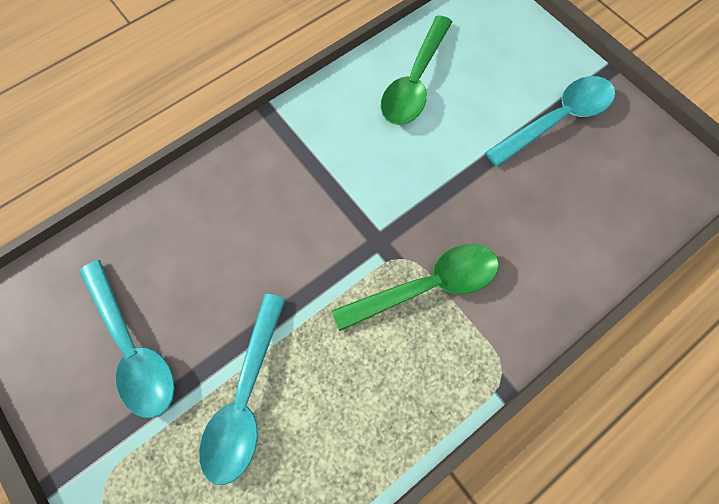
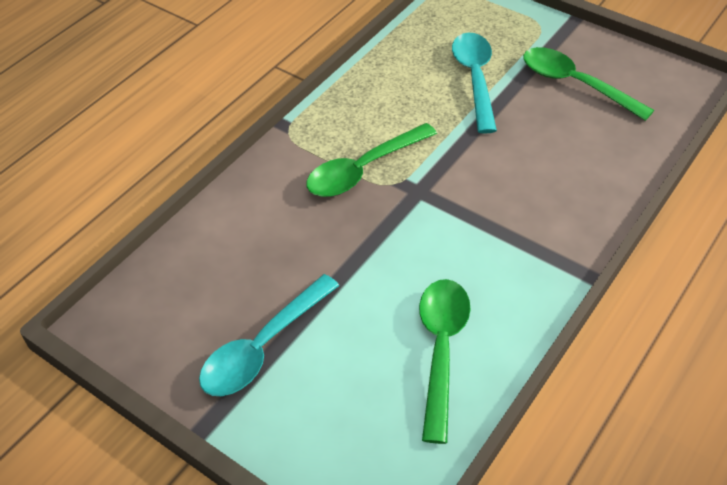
camera: 165 degrees right, 20 degrees down
(133, 347) = (575, 84): turquoise spoon -> green spoon

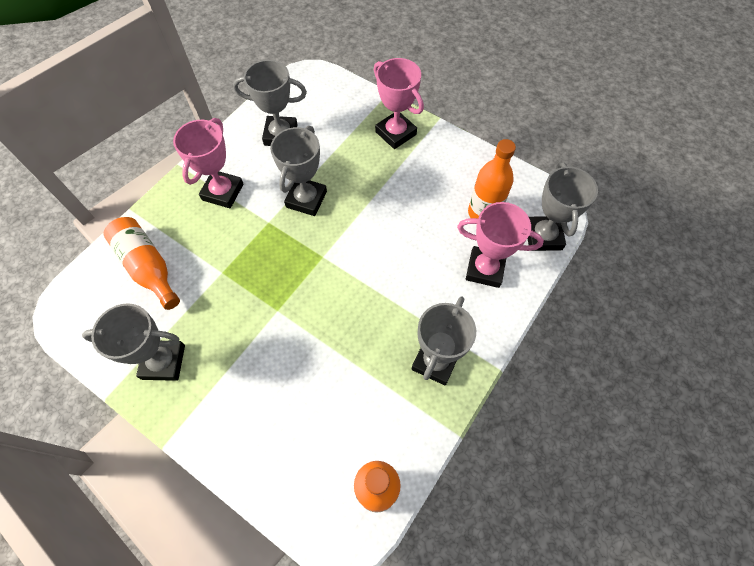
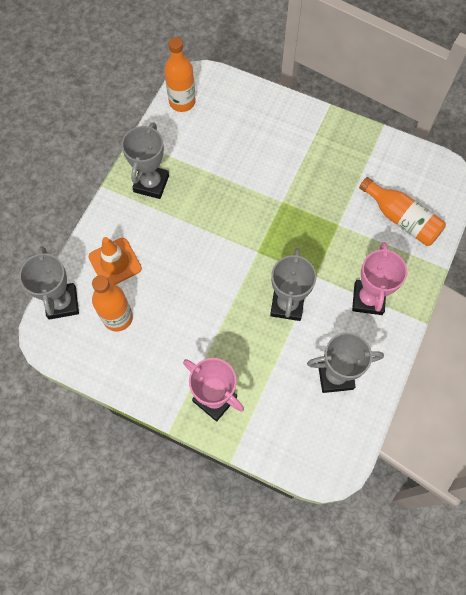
camera: 170 degrees right, 5 degrees up
(163, 362) = (354, 152): grey trophy -> none
(485, 269) = (115, 262): pink trophy -> orange traffic cone

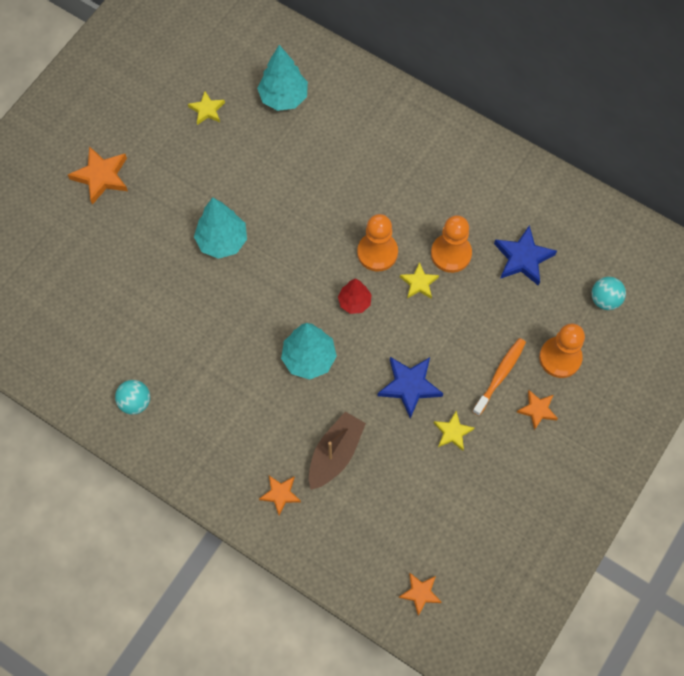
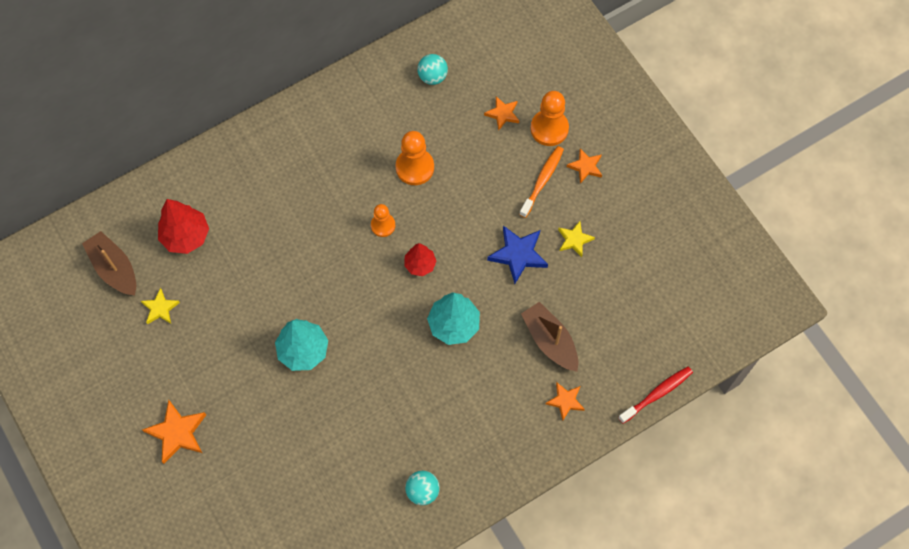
camera: 65 degrees left, 0 degrees up
(226, 58) = (114, 268): none -> brown boat
(283, 97) = (186, 236): turquoise tree -> red tree
(328, 580) = (657, 394): none -> red toothbrush
(377, 252) = (383, 225): orange pawn -> orange pawn, size x0.63
(419, 283) = (428, 205): yellow star -> none
(420, 593) = (698, 326): orange star -> orange star (502, 114)
(500, 375) = (542, 180): orange toothbrush -> orange toothbrush turned 60 degrees clockwise
(523, 258) = (447, 114): blue star -> none
(605, 299) = (515, 71): turquoise ball -> turquoise ball (432, 76)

==================================================

## WORK TASK
Beginning with the line that holds "(420, 593) = (698, 326): orange" and ending with the last line of the material, output each line exactly and nothing beyond them.

## EXERCISE RESPONSE
(420, 593) = (698, 326): orange star -> orange star (502, 114)
(500, 375) = (542, 180): orange toothbrush -> orange toothbrush turned 60 degrees clockwise
(523, 258) = (447, 114): blue star -> none
(605, 299) = (515, 71): turquoise ball -> turquoise ball (432, 76)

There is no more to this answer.